▶ Work required
Working from the entries below, count every line that includes the word "diode". Return the figure alone.

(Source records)
++++++++++++++++++++

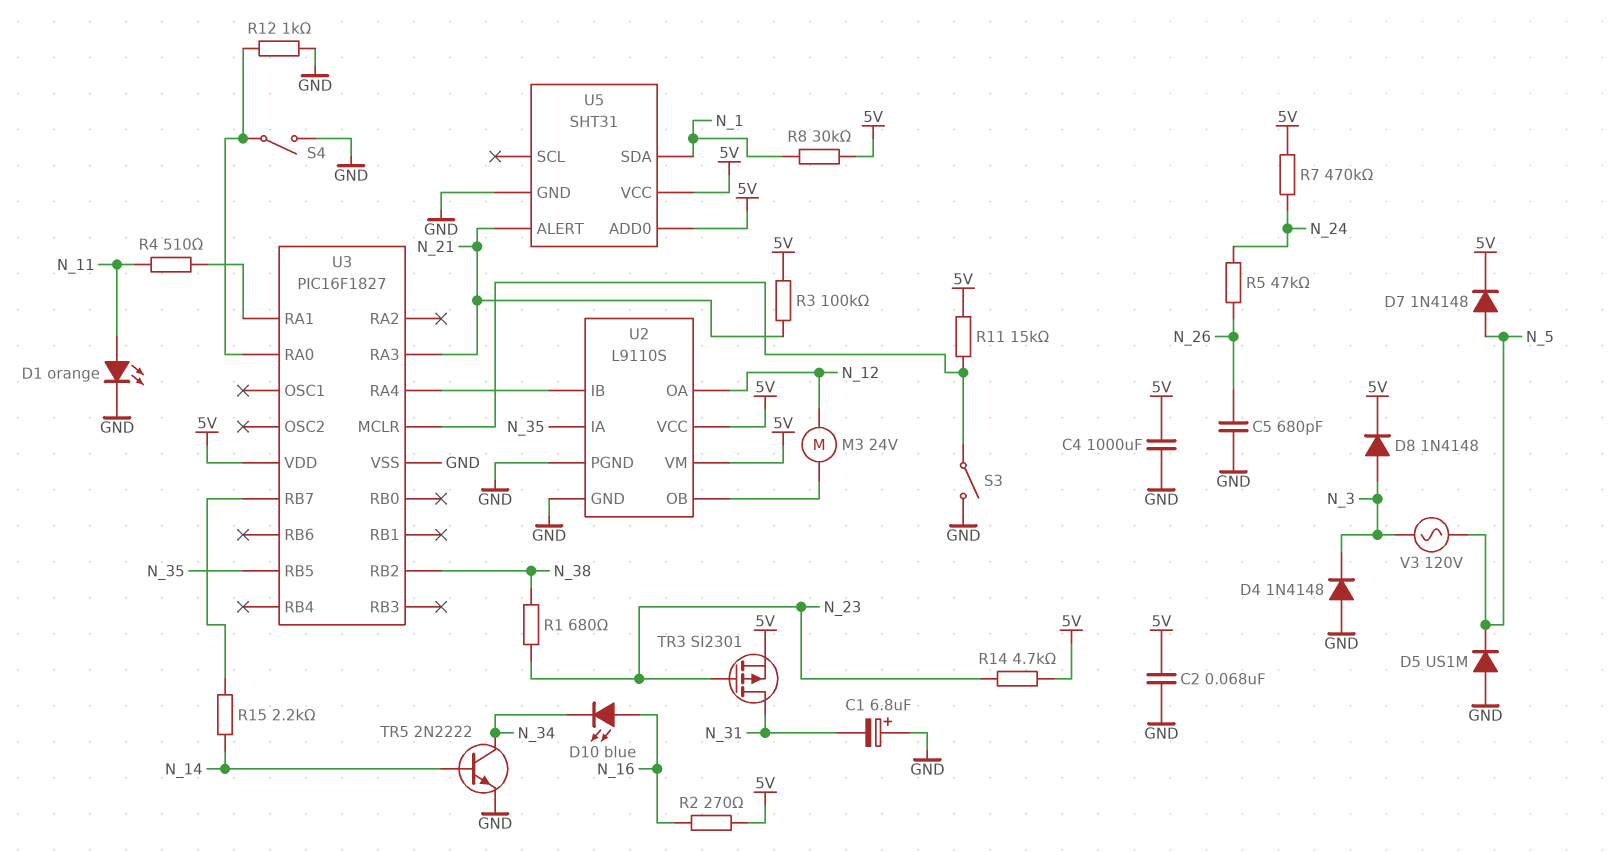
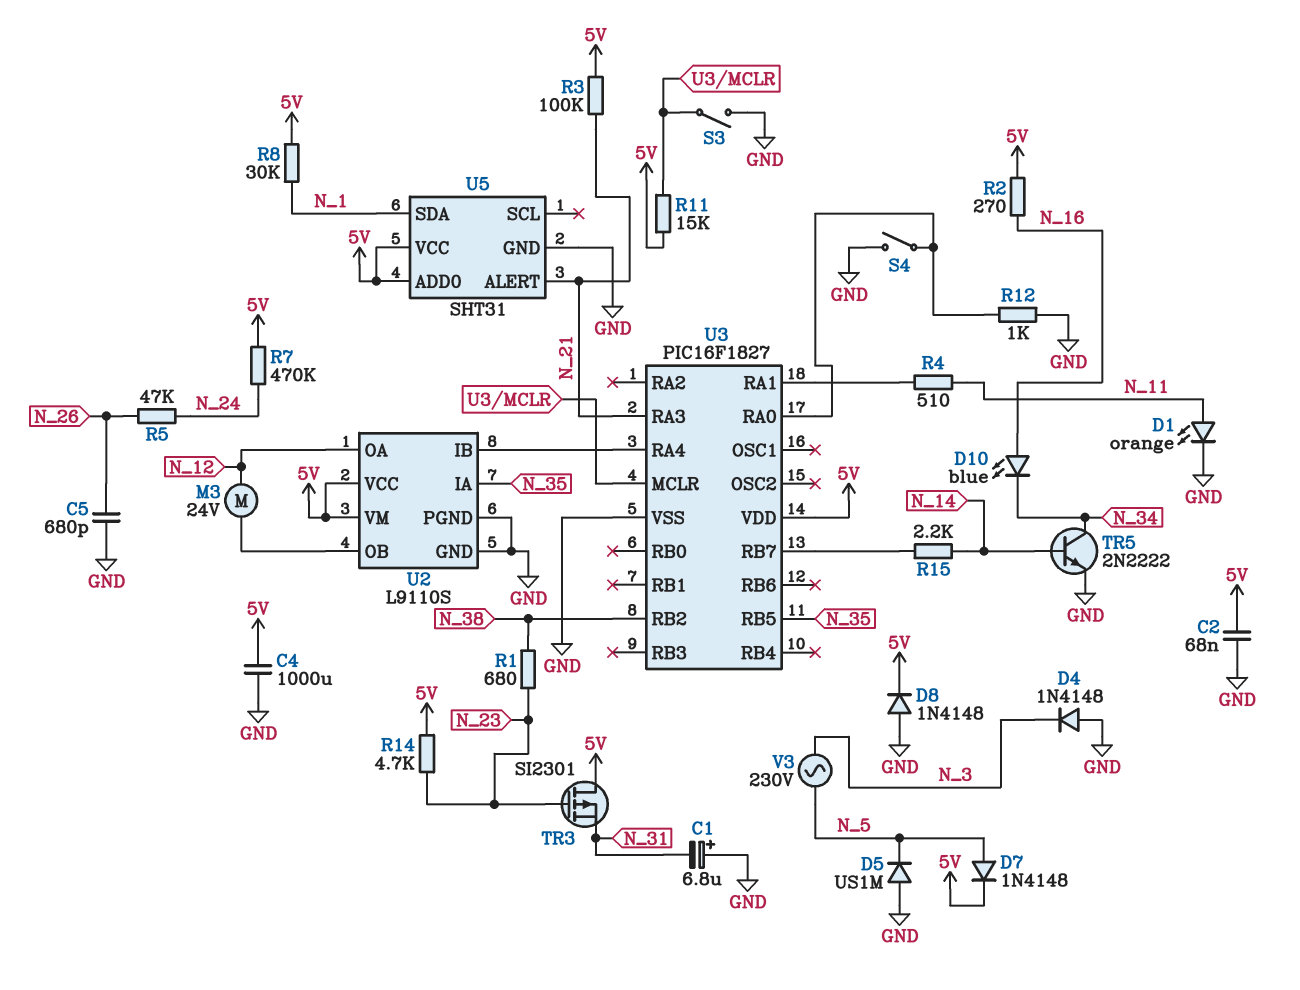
D8: diode 1N4148 (A N_3, K 5V) -> diode 1N4148 (A GND, K 5V)
TR3: PMOS SI2301 (G N_23, D N_31, S 5V) -> PMOS SI2301 (G N_23, D 5V, S N_31)
V3: AC 120V (N_3, N_5) -> AC 230V (N_3, N_5)

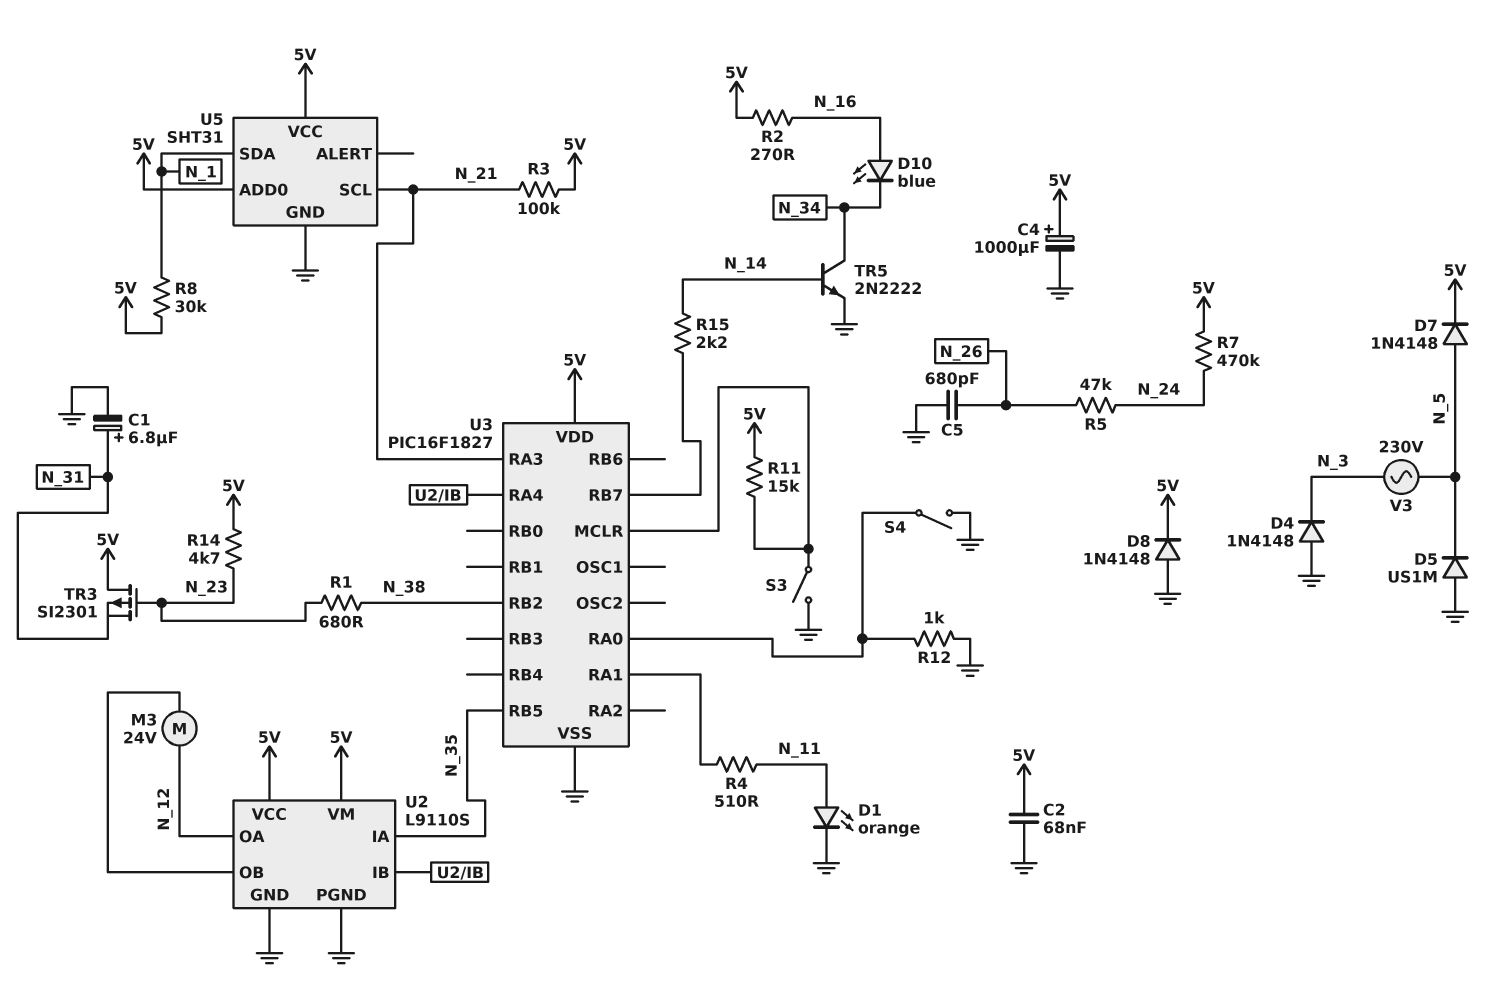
C1: 6.8uF (plus GND, minus N_31) -> 6.8uF (plus N_31, minus GND)
C4: 1000uF (5V, GND) -> 1000uF (plus 5V, minus GND)
U5 pin ALERT: N_21 -> none
U5 pin SCL: none -> N_21

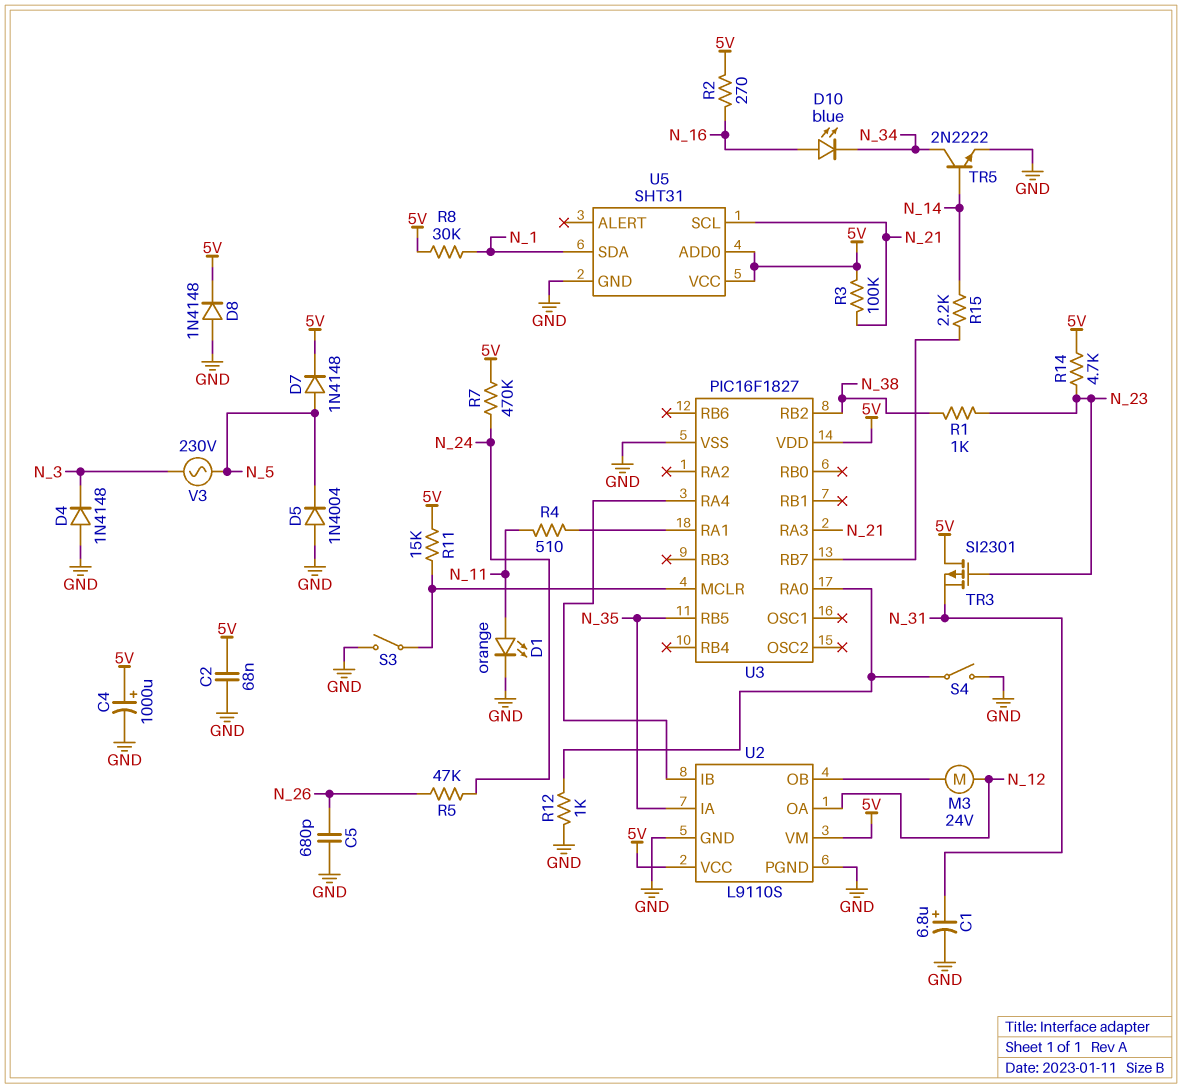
D5: diode US1M (A GND, K N_5) -> diode 1N4004 (A GND, K N_5)
R1: 680 (N_23, N_38) -> 1k (N_23, N_38)

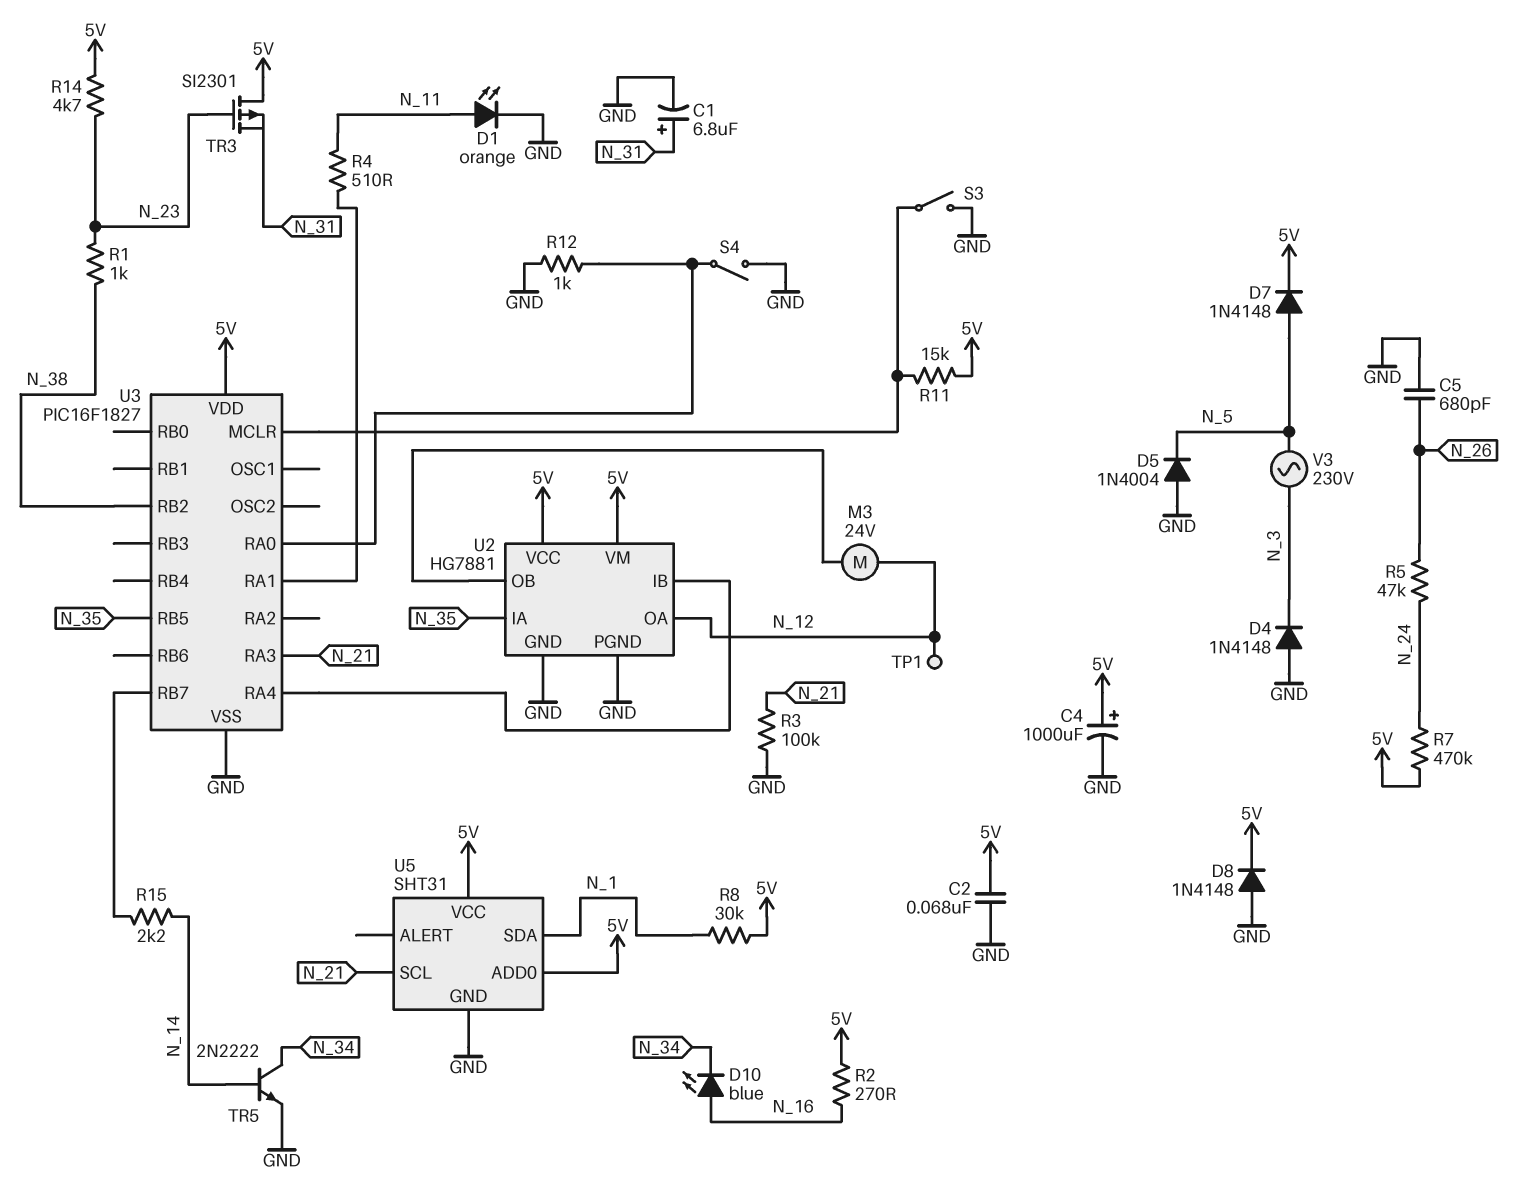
R3: 100k (5V, N_21) -> 100k (GND, N_21)
TP1: none -> test point (N_12)
U2: L9110S -> HG7881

++++++++++++++++++++

▶ Exercise solution
2